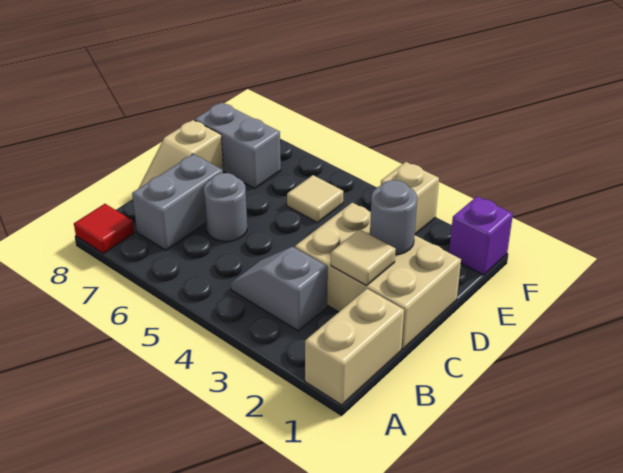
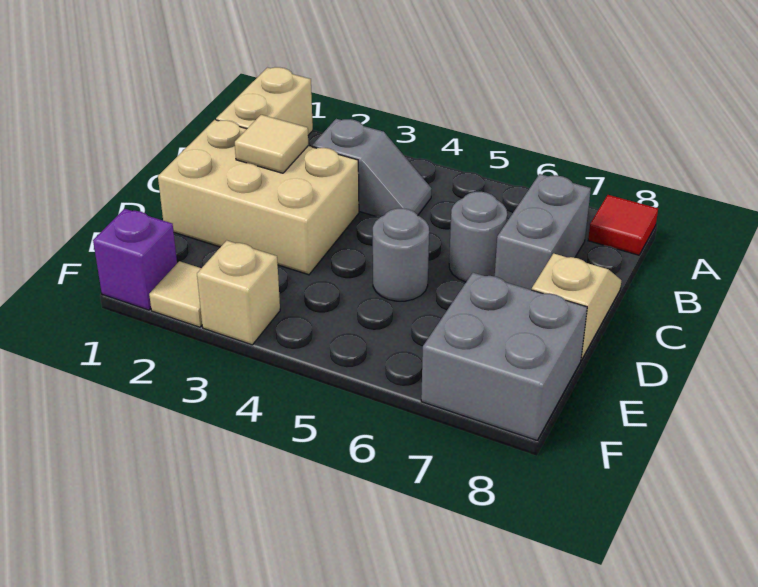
grey round brick D2 level 2 -> grey round brick D5 level 1
tan tile E5 level 1 -> tan tile F2 level 1
grey brick E7:E8 level 1 -> grey brick E7:F8 level 1

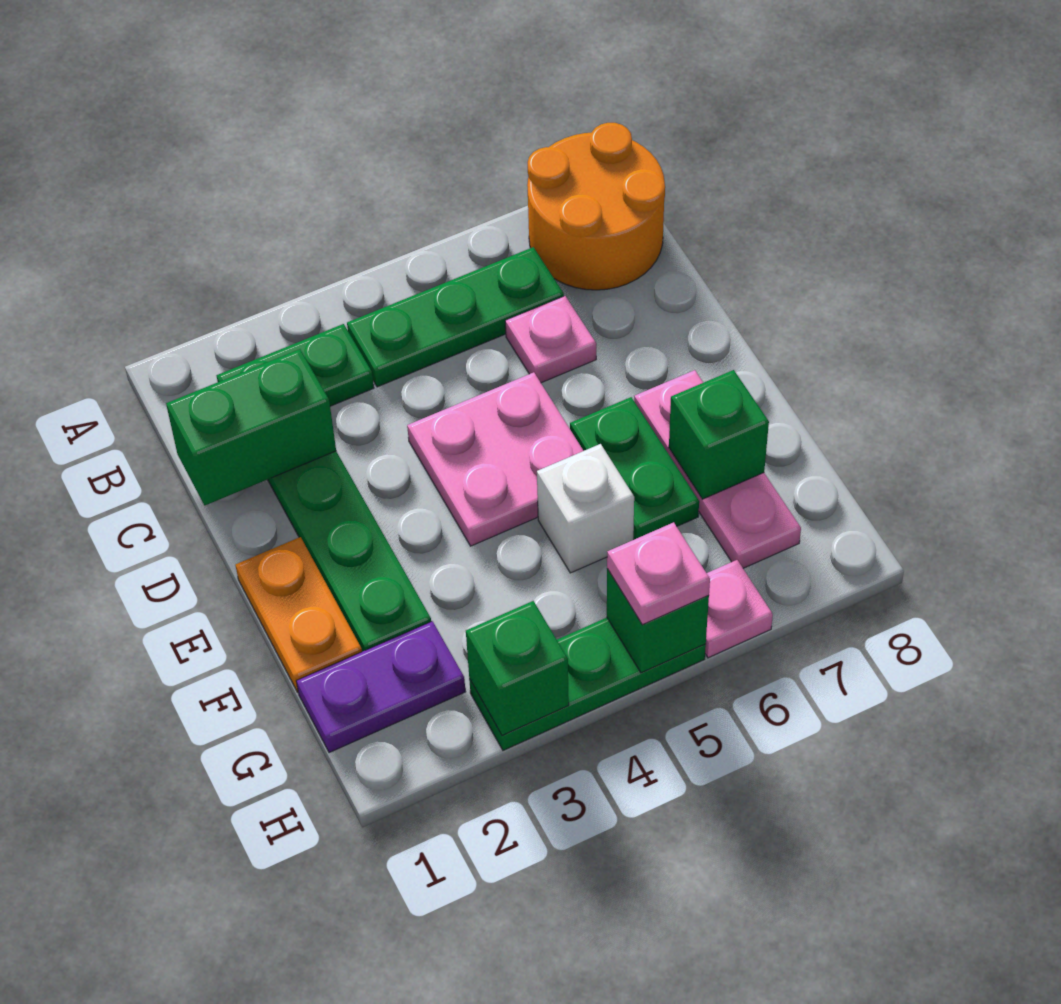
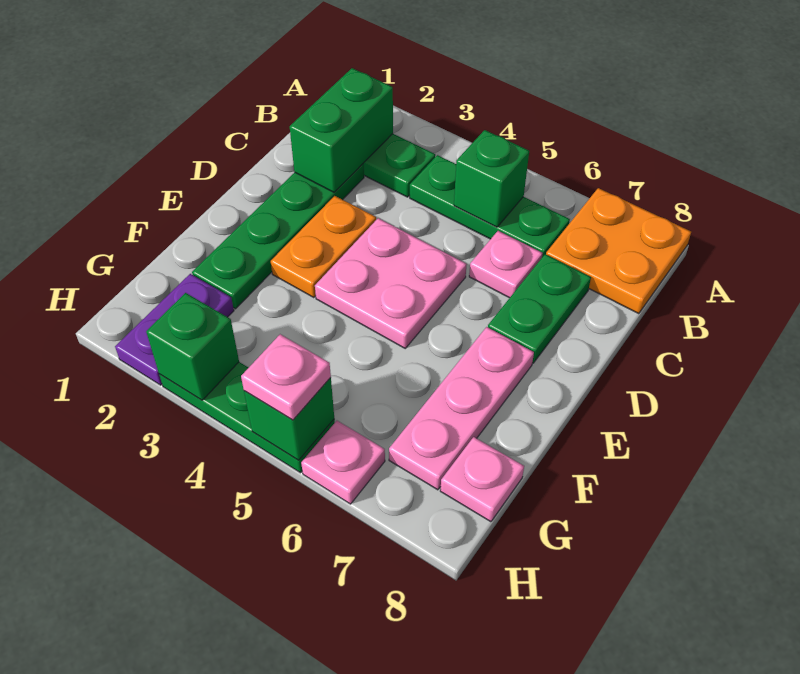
orange round brick A7:B8 level 1 -> orange plate A7:B8 level 1
green brick C1:C2 level 2 -> green brick B2:C2 level 2
orange plate E1:F1 level 1 -> orange plate D3:E3 level 1
green plate E6:F6 level 1 -> green plate C7:D7 level 1
white brick F5 level 1 -> none
green brick F7 level 2 -> green brick B5 level 2
purple plate G1:G2 level 1 -> purple plate G2:H2 level 1
none -> pink plate G8 level 1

◆ **What you are asked to do**
Quote the material above exactly, from the line holding "grey brick E7:E8" through its last line, including both. Omit the pictures.

◆ **Reply**
grey brick E7:E8 level 1 -> grey brick E7:F8 level 1

orange round brick A7:B8 level 1 -> orange plate A7:B8 level 1
green brick C1:C2 level 2 -> green brick B2:C2 level 2
orange plate E1:F1 level 1 -> orange plate D3:E3 level 1
green plate E6:F6 level 1 -> green plate C7:D7 level 1
white brick F5 level 1 -> none
green brick F7 level 2 -> green brick B5 level 2
purple plate G1:G2 level 1 -> purple plate G2:H2 level 1
none -> pink plate G8 level 1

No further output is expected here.